ACTIVITY → Please repeat the lines of the material below exactly, starting with the one that contains "J3 pin 1: VDD -> GND" and ending with the last.

--- AVAILABLE RECORDS ---

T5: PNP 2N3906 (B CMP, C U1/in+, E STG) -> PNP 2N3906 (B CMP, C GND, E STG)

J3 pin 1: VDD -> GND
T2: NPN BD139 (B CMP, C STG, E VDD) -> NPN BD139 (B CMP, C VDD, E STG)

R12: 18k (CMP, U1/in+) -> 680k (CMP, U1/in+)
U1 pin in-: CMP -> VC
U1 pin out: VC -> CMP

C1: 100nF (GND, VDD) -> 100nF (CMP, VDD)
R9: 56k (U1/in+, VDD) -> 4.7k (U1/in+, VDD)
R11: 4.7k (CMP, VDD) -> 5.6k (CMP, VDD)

---

WRITTEN ANSWER →
J3 pin 1: VDD -> GND
T2: NPN BD139 (B CMP, C STG, E VDD) -> NPN BD139 (B CMP, C VDD, E STG)

R12: 18k (CMP, U1/in+) -> 680k (CMP, U1/in+)
U1 pin in-: CMP -> VC
U1 pin out: VC -> CMP

C1: 100nF (GND, VDD) -> 100nF (CMP, VDD)
R9: 56k (U1/in+, VDD) -> 4.7k (U1/in+, VDD)
R11: 4.7k (CMP, VDD) -> 5.6k (CMP, VDD)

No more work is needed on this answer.